[Task]
The result should consist solely of the line containing "R107: 10 (GND, OSC) -> 120k (GND, OSC)" and the lines that follow it below, each reproduced exactly, the last line included.

═══ Supplied data ═══

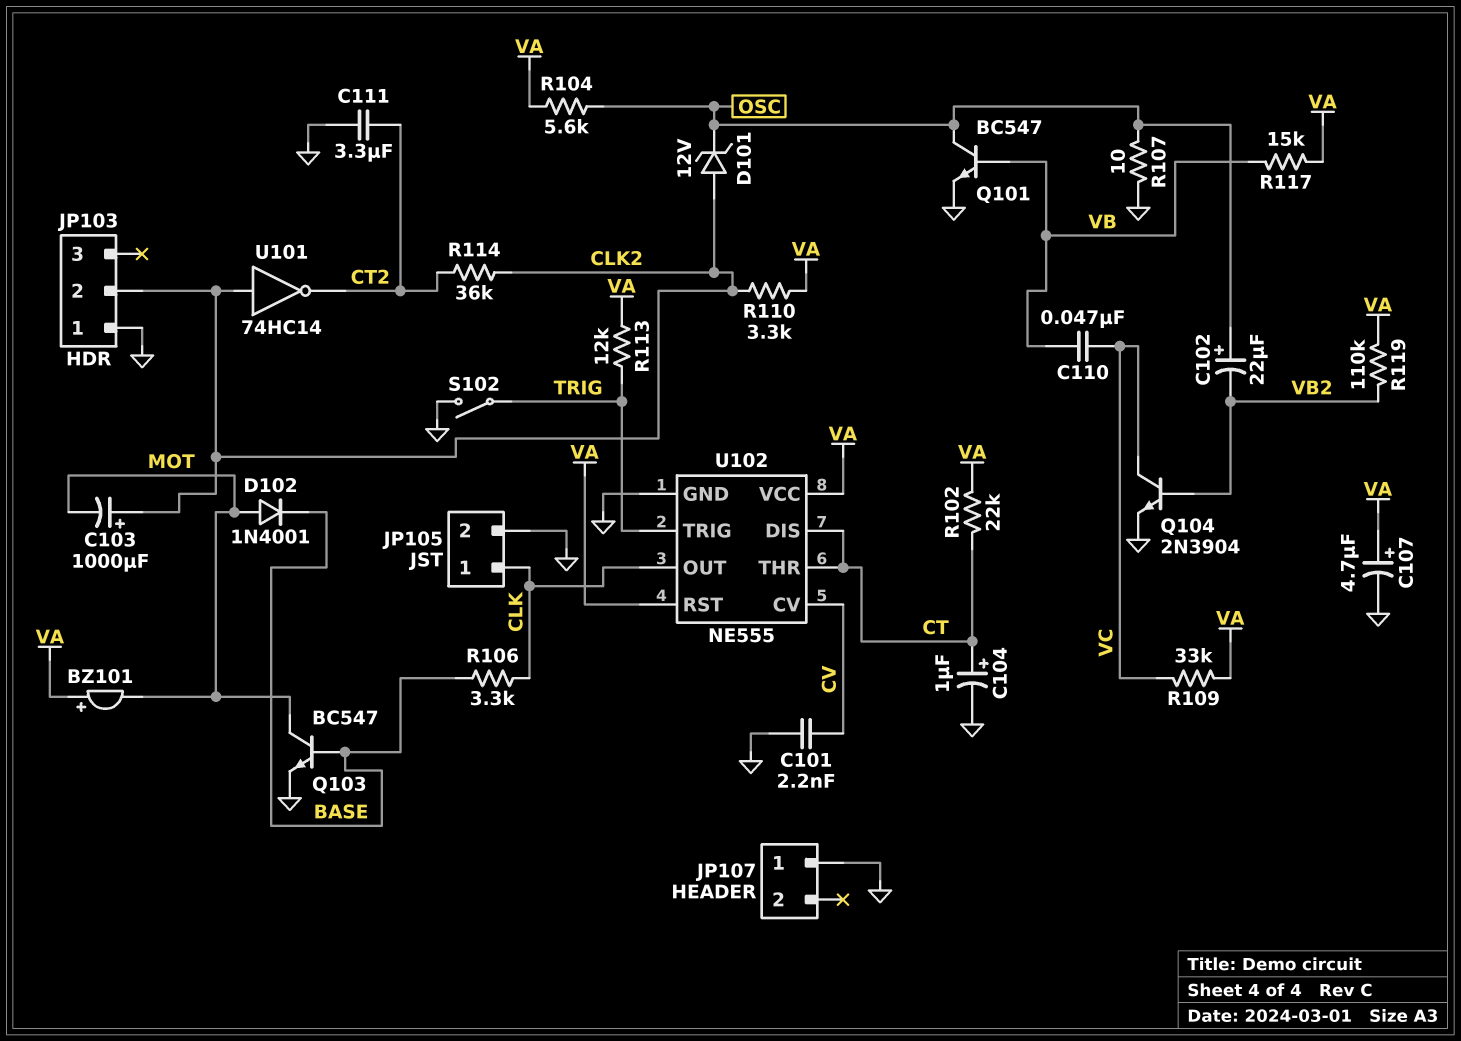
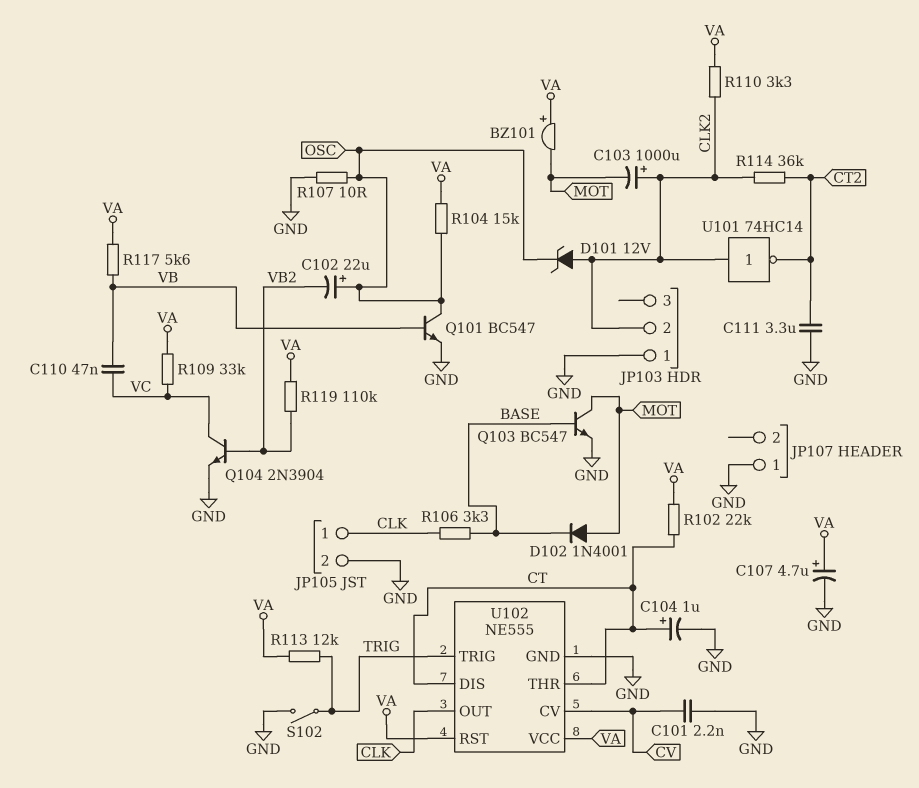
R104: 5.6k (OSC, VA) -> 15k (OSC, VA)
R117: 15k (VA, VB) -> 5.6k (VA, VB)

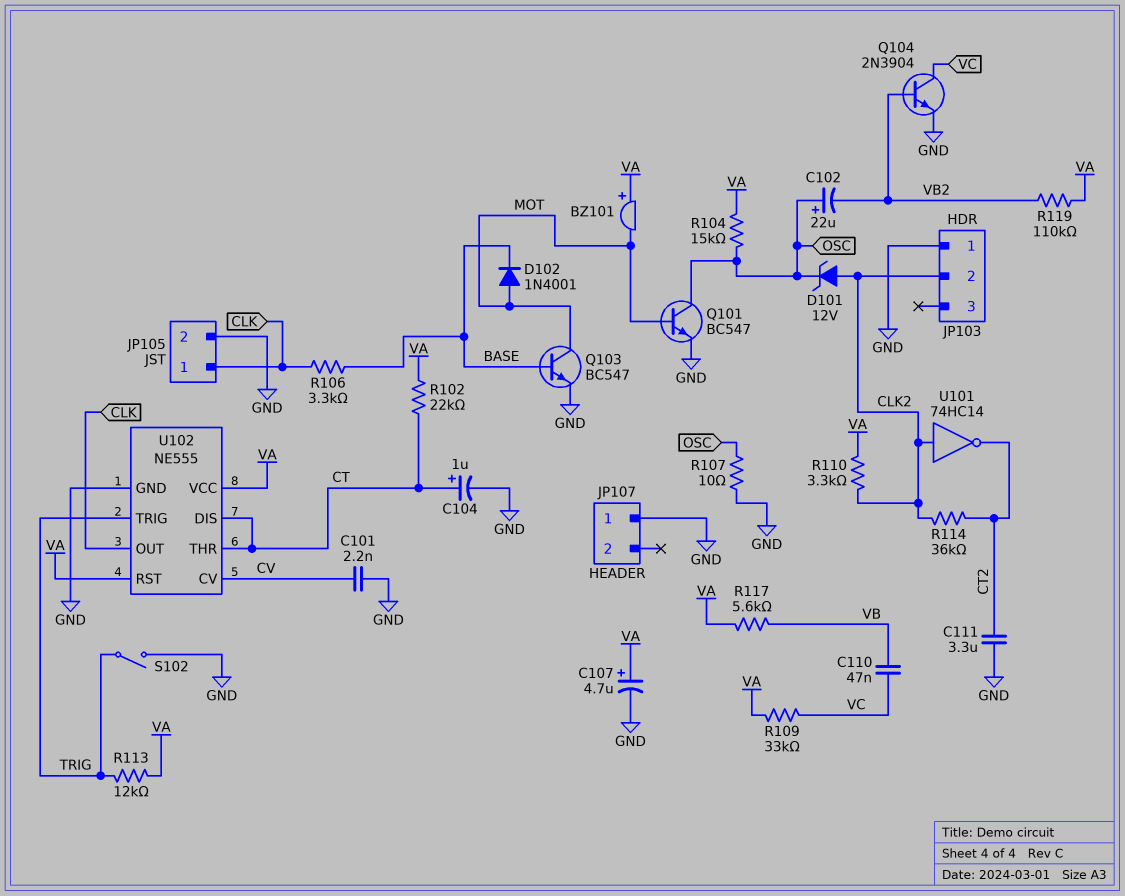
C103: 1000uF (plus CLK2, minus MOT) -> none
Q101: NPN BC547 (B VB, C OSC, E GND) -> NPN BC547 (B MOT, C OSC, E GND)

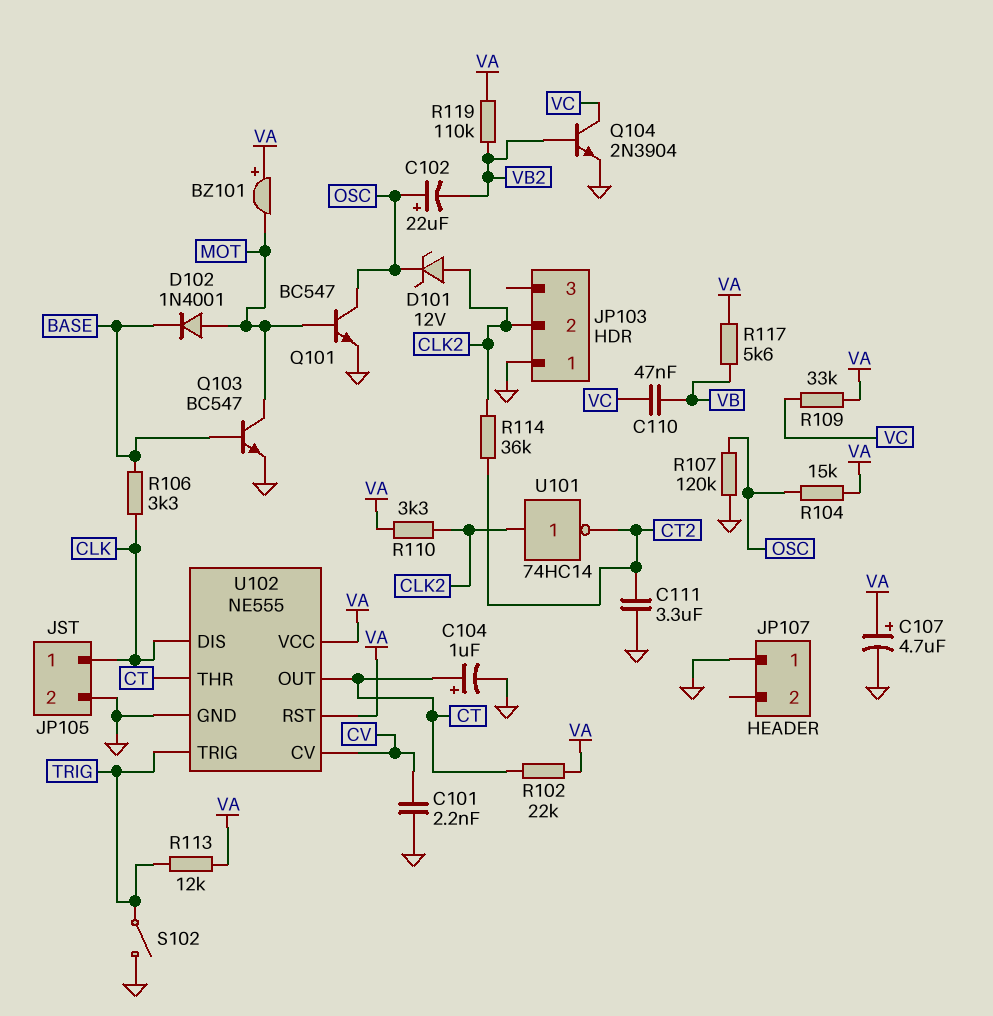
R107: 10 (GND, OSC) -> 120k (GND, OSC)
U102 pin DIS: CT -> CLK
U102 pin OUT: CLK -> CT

═══

[Task output]
R107: 10 (GND, OSC) -> 120k (GND, OSC)
U102 pin DIS: CT -> CLK
U102 pin OUT: CLK -> CT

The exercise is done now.